## Material supplied
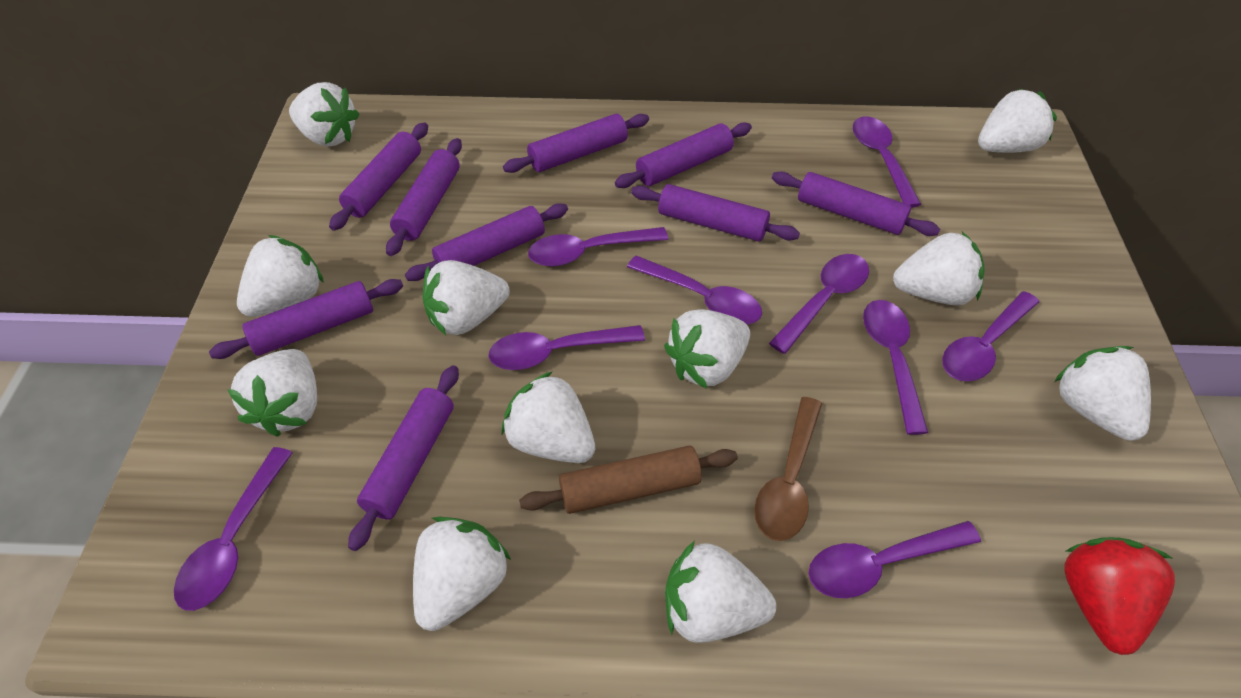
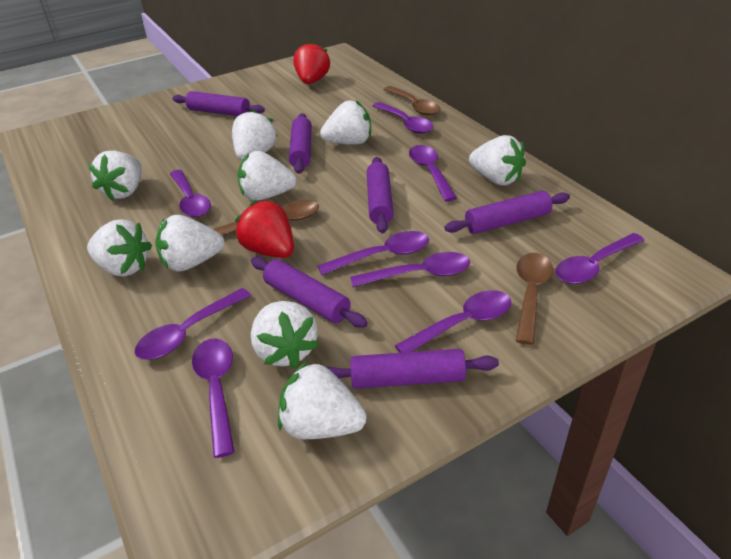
brown rolling pin: 1 -> 0
brown spoon: 1 -> 3
purple rolling pin: 9 -> 6
red strawberry: 1 -> 2
white strawberry: 11 -> 9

## About this exercise
Only the lines above that hold "strawberry" are wanted. Show every one of them.

## The completed task
red strawberry: 1 -> 2
white strawberry: 11 -> 9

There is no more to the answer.